(GOAL OF THE EXERCISE)
Output every line of the entries below as a JSON list of strings, one string per line, omitting blank lines.

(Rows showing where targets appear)
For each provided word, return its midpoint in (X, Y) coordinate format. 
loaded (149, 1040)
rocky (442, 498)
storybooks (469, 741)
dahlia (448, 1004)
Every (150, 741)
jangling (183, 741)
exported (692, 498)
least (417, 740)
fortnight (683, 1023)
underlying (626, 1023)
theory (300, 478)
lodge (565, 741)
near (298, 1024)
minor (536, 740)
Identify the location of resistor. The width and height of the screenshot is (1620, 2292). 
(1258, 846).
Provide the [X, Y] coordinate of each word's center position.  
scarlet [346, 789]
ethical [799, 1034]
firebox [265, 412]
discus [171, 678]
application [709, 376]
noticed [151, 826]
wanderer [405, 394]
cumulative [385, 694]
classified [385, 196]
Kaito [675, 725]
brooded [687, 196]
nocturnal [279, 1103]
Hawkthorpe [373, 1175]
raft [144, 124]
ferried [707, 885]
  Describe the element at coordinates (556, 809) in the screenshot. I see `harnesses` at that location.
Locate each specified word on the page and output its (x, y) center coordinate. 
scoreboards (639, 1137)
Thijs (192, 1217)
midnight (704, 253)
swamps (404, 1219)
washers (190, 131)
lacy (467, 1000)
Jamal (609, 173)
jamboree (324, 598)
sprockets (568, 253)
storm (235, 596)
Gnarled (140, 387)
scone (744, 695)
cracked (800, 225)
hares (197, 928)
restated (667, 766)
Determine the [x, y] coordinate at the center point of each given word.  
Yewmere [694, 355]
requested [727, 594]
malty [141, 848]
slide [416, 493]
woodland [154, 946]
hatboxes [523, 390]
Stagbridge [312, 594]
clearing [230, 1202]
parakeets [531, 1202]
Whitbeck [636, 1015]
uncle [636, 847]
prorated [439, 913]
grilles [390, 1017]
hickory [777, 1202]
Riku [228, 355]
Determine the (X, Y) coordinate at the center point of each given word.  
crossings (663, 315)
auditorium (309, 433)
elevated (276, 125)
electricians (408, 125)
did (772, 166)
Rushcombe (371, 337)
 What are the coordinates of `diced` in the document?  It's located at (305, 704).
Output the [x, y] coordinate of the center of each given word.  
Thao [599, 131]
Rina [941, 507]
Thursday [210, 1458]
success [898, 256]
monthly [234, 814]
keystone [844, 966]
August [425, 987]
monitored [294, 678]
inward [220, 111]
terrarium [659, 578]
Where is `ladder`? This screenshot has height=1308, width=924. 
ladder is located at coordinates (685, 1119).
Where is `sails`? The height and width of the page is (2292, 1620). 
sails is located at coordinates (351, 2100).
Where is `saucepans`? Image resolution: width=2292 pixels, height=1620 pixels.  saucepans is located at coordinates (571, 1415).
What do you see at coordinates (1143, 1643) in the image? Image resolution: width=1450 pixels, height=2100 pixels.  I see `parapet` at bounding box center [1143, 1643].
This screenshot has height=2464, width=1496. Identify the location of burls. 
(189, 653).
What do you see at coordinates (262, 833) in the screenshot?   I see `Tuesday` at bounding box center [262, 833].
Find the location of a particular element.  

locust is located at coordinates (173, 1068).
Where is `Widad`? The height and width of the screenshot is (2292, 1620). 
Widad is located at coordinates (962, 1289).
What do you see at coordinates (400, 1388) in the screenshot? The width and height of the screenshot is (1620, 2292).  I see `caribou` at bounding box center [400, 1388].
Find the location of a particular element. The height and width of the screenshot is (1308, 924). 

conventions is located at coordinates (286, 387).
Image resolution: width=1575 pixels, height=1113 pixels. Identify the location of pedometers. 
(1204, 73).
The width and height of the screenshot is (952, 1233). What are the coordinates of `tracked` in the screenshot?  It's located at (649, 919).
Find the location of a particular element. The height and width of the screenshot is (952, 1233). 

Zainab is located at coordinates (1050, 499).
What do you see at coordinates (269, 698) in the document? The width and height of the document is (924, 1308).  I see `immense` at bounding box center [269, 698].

(TASK RESPONSE)
[
  "For each provided word, return its midpoint in (X, Y) coordinate format. ",
  "loaded (149, 1040)",
  "rocky (442, 498)",
  "storybooks (469, 741)",
  "dahlia (448, 1004)",
  "Every (150, 741)",
  "jangling (183, 741)",
  "exported (692, 498)",
  "least (417, 740)",
  "fortnight (683, 1023)",
  "underlying (626, 1023)",
  "theory (300, 478)",
  "lodge (565, 741)",
  "near (298, 1024)",
  "minor (536, 740)",
  "Identify the location of resistor. The width and height of the screenshot is (1620, 2292). ",
  "(1258, 846).",
  "Provide the [X, Y] coordinate of each word's center position.  ",
  "scarlet [346, 789]",
  "ethical [799, 1034]",
  "firebox [265, 412]",
  "discus [171, 678]",
  "application [709, 376]",
  "noticed [151, 826]",
  "wanderer [405, 394]",
  "cumulative [385, 694]",
  "classified [385, 196]",
  "Kaito [675, 725]",
  "brooded [687, 196]",
  "nocturnal [279, 1103]",
  "Hawkthorpe [373, 1175]",
  "raft [144, 124]",
  "ferried [707, 885]",
  "  Describe the element at coordinates (556, 809) in the screenshot. I see `harnesses` at that location.",
  "Locate each specified word on the page and output its (x, y) center coordinate. ",
  "scoreboards (639, 1137)",
  "Thijs (192, 1217)",
  "midnight (704, 253)",
  "swamps (404, 1219)",
  "washers (190, 131)",
  "lacy (467, 1000)",
  "Jamal (609, 173)",
  "jamboree (324, 598)",
  "sprockets (568, 253)",
  "storm (235, 596)",
  "Gnarled (140, 387)",
  "scone (744, 695)",
  "cracked (800, 225)",
  "hares (197, 928)",
  "restated (667, 766)",
  "Determine the [x, y] coordinate at the center point of each given word.  ",
  "Yewmere [694, 355]",
  "requested [727, 594]",
  "malty [141, 848]",
  "slide [416, 493]",
  "woodland [154, 946]",
  "hatboxes [523, 390]",
  "Stagbridge [312, 594]",
  "clearing [230, 1202]",
  "parakeets [531, 1202]",
  "Whitbeck [636, 1015]",
  "uncle [636, 847]",
  "prorated [439, 913]",
  "grilles [390, 1017]",
  "hickory [777, 1202]",
  "Riku [228, 355]",
  "Determine the (X, Y) coordinate at the center point of each given word.  ",
  "crossings (663, 315)",
  "auditorium (309, 433)",
  "elevated (276, 125)",
  "electricians (408, 125)",
  "did (772, 166)",
  "Rushcombe (371, 337)",
  " What are the coordinates of `diced` in the document?  It's located at (305, 704).",
  "Output the [x, y] coordinate of the center of each given word.  ",
  "Thao [599, 131]",
  "Rina [941, 507]",
  "Thursday [210, 1458]",
  "success [898, 256]",
  "monthly [234, 814]",
  "keystone [844, 966]",
  "August [425, 987]",
  "monitored [294, 678]",
  "inward [220, 111]",
  "terrarium [659, 578]",
  "Where is `ladder`? This screenshot has height=1308, width=924. ",
  "ladder is located at coordinates (685, 1119).",
  "Where is `sails`? The height and width of the page is (2292, 1620). ",
  "sails is located at coordinates (351, 2100).",
  "Where is `saucepans`? Image resolution: width=2292 pixels, height=1620 pixels.  saucepans is located at coordinates (571, 1415).",
  "What do you see at coordinates (1143, 1643) in the image? Image resolution: width=1450 pixels, height=2100 pixels.  I see `parapet` at bounding box center [1143, 1643].",
  "This screenshot has height=2464, width=1496. Identify the location of burls. ",
  "(189, 653).",
  "What do you see at coordinates (262, 833) in the screenshot?   I see `Tuesday` at bounding box center [262, 833].",
  "Find the location of a particular element.  ",
  "locust is located at coordinates (173, 1068).",
  "Where is `Widad`? The height and width of the screenshot is (2292, 1620). ",
  "Widad is located at coordinates (962, 1289).",
  "What do you see at coordinates (400, 1388) in the screenshot? The width and height of the screenshot is (1620, 2292).  I see `caribou` at bounding box center [400, 1388].",
  "Find the location of a particular element. The height and width of the screenshot is (1308, 924). ",
  "conventions is located at coordinates (286, 387).",
  "Image resolution: width=1575 pixels, height=1113 pixels. Identify the location of pedometers. ",
  "(1204, 73).",
  "The width and height of the screenshot is (952, 1233). What are the coordinates of `tracked` in the screenshot?  It's located at (649, 919).",
  "Find the location of a particular element. The height and width of the screenshot is (952, 1233). ",
  "Zainab is located at coordinates (1050, 499).",
  "What do you see at coordinates (269, 698) in the document? The width and height of the document is (924, 1308).  I see `immense` at bounding box center [269, 698]."
]